- _What is being asked_: From the material below, pull out every line that contains the string "each". Case matters, so a different capitalization doesn't count as a match.

- _Provided records_:
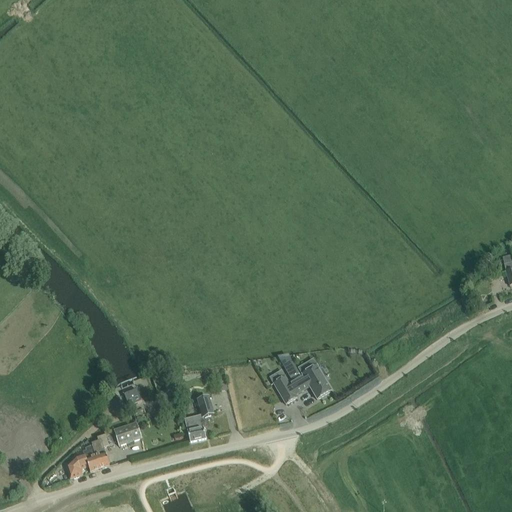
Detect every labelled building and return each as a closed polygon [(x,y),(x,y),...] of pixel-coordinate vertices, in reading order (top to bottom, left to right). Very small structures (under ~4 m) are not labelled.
[(467,298),(461,301),(464,307),(470,303),(467,298)] [(285,378),(274,385),(286,406),(297,399),(296,396),(310,388),(317,401),(332,392),(317,367),(303,376),(304,377),(290,385),(285,378)] [(254,375),(242,376),(245,400),(257,399),(254,375)] [(137,390),(124,396),(129,408),(142,402),(137,390)] [(198,402),(200,409),(203,419),(214,416),(209,399),(198,402)] [(147,416),(144,410),(133,414),(136,421),(147,416)] [(186,426),(190,444),(206,440),(202,422),(186,426)] [(115,432),(120,447),(143,440),(138,425),(115,432)] [(92,445),(93,448),(100,471),(110,468),(104,449),(110,447),(106,436),(97,439),(98,442),(92,445)] [(77,459),(71,465),(66,469),(70,481),(83,477),(81,471),(89,469),(91,474),(100,471),(93,448),(86,450),(87,452),(83,454),(84,456),(77,459)] [(56,471),(45,480),(49,484),(59,475),(56,471)]
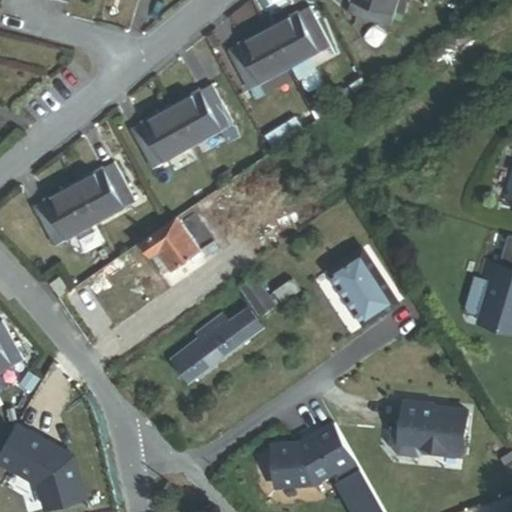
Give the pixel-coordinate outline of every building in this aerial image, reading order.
[(351,0),(347,14),(390,27),(398,0),(351,0)] [(290,68),(330,47),(310,8),(270,29),(290,68)] [(249,90),(290,68),(270,29),(229,50),(249,90)] [(194,147),(234,125),(213,86),(173,107),(194,147)] [(154,168),(194,147),(173,107),(132,129),(154,168)] [(274,146),(303,127),(296,116),(267,135),(274,146)] [(76,184),(97,223),(135,202),(115,163),(76,184)] [(202,215),(218,204),(216,200),(239,183),(235,178),(196,206),(202,215)] [(55,245),(97,223),(76,184),(35,206),(55,245)] [(165,275),(199,250),(177,219),(142,243),(165,275)] [(278,245),(288,238),(282,229),(272,236),(278,245)] [(207,259),(219,251),(215,244),(203,251),(207,259)] [(181,294),(189,307),(259,259),(251,246),(181,294)] [(398,305),(361,251),(328,274),(366,328),(398,305)] [(511,330),(511,267),(486,260),(481,277),(490,280),(478,321),(511,330)] [(261,318),(276,308),(255,277),(241,287),(261,318)] [(276,290),(284,303),(301,292),(293,280),(276,290)] [(56,294),(61,289),(55,282),(49,286),(56,294)] [(256,335),(264,329),(249,308),(240,314),(256,335)] [(172,358),(191,383),(256,335),(240,314),(229,322),(223,313),(197,333),(200,338),(172,358)] [(0,373),(24,360),(3,322),(0,323),(0,373)] [(462,455),(468,409),(434,405),(434,401),(405,398),(403,422),(394,429),(392,443),(399,451),(419,454),(427,447),(442,449),(441,452),(462,455)] [(86,497),(74,452),(17,420),(0,450),(0,460),(39,481),(45,506),(86,497)] [(335,425),(301,445),(274,447),(278,490),(315,486),(357,461),(335,425)]
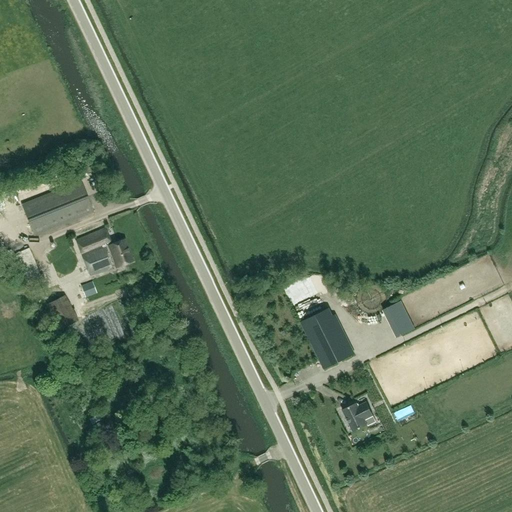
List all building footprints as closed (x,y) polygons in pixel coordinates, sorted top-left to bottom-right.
[(22,204),(34,235),(93,212),(81,181),(22,204)] [(117,267),(133,261),(124,239),(111,244),(105,228),(76,240),(81,254),(81,255),(89,276),(111,267),(111,265),(115,263),(117,267)] [(30,248),(15,254),(29,287),(43,281),(45,280),(43,274),(40,275),(31,254),(32,254),(30,248)] [(52,253),(55,276),(76,274),(73,251),(52,253)] [(91,280),(78,285),(83,297),(96,293),(91,280)] [(373,291),(361,300),(368,311),(381,302),(373,291)] [(65,295),(47,304),(60,330),(78,321),(65,295)] [(289,303),(293,311),(304,307),(300,298),(289,303)] [(324,369),(354,354),(335,314),(332,316),(328,308),(301,322),(312,345),(319,359),(324,369)] [(387,331),(392,339),(398,336),(392,327),(387,331)] [(308,401),(326,409),(330,401),(312,393),(308,401)] [(353,431),(367,424),(366,423),(365,419),(373,415),(366,402),(358,406),(356,402),(342,410),(344,413),(353,431)]
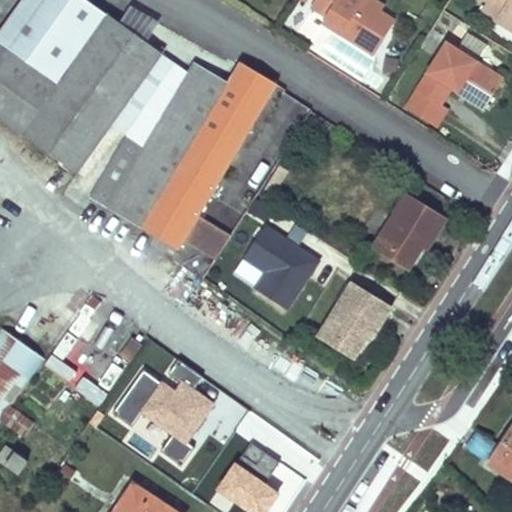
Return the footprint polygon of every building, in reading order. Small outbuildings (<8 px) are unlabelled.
[(109,16),(86,0),(24,0),(0,34),(0,45),(58,87),(109,16)] [(314,0),(307,11),(323,21),(340,32),(336,38),(372,60),(392,27),(376,17),(359,7),(363,1),(362,0),(314,0)] [(511,0),(476,0),(485,5),(479,15),(511,35),(511,0)] [(380,11),(363,1),(359,7),(376,17),(380,11)] [(156,50),(109,16),(58,87),(0,45),(0,120),(76,175),(165,51),(158,46),(156,50)] [(340,32),(323,21),(320,28),(336,38),(340,32)] [(446,45),(403,113),(436,134),(448,114),(442,110),(452,94),(456,97),(460,90),(489,108),(505,82),(480,66),(489,51),(469,39),(460,54),(446,45)] [(277,85),(242,63),(229,84),(197,65),(147,149),(130,139),(92,200),(180,251),(277,85)] [(489,108),(460,90),(456,97),(484,115),(489,108)] [(326,129),(311,119),(303,132),(318,142),(326,129)] [(446,222),(407,195),(373,246),(408,270),(423,248),(426,251),(446,222)] [(295,308),(322,253),(262,223),(234,279),(295,308)] [(391,309),(352,285),(320,336),(353,358),(368,334),(372,336),(391,309)] [(45,359),(0,328),(0,327),(0,425),(3,421),(25,436),(34,423),(12,407),(26,386),(45,359)] [(129,337),(118,354),(129,362),(141,345),(129,337)] [(142,366),(113,416),(185,458),(219,399),(196,386),(204,373),(180,359),(167,381),(142,366)] [(49,401),(26,386),(12,407),(34,423),(49,401)] [(511,428),(490,462),(511,477),(511,428)] [(489,459),(496,440),(473,431),(466,451),(489,459)] [(28,462),(7,447),(0,455),(0,460),(19,474),(28,462)] [(170,511),(133,485),(114,511),(170,511)]
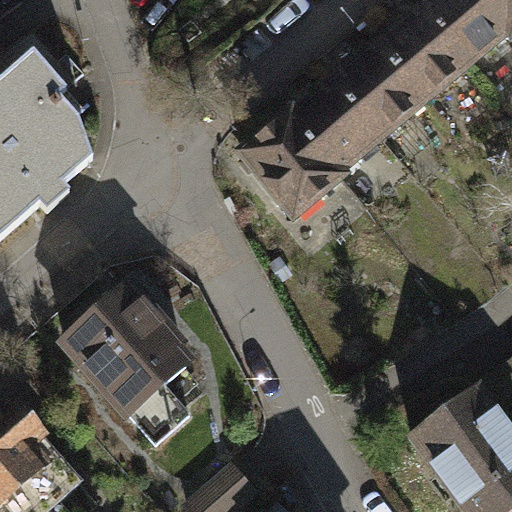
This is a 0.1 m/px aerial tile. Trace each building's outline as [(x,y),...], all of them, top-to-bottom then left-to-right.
[(467,65),(509,30),(485,0),(434,0),(422,11),(467,65)] [(511,0),(485,0),(509,30),(511,34),(511,0)] [(422,102),(467,65),(422,11),(377,48),(422,102)] [(381,139),(422,102),(377,48),(334,85),(381,139)] [(25,54),(0,77),(0,234),(83,159),(70,123),(49,101),(59,91),(25,54)] [(340,173),(381,139),(334,85),(294,119),(340,173)] [(343,176),(340,173),(294,119),(291,115),(239,159),(291,220),(343,176)] [(125,287),(61,346),(128,418),(183,367),(169,352),(177,344),(125,287)] [(511,365),(478,391),(511,435),(511,365)] [(511,511),(511,435),(478,391),(411,441),(463,511),(511,511)] [(0,410),(0,511),(46,511),(80,482),(10,402),(0,411),(0,410)] [(233,467),(188,506),(192,511),(223,511),(251,488),(233,467)]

- _Answer to this exercise_:
Detect every labelled building and return each as a closed polygon [(x,y),(x,y),...] of pixel-coordinate vertices, in reading order (top to bottom, left to right). Very small structures (under ~4 m) are not labelled.
This is a 0.1 m/px aerial tile. Trace each building's outline as [(x,y),...], all of them, top-to-bottom then left-to-right.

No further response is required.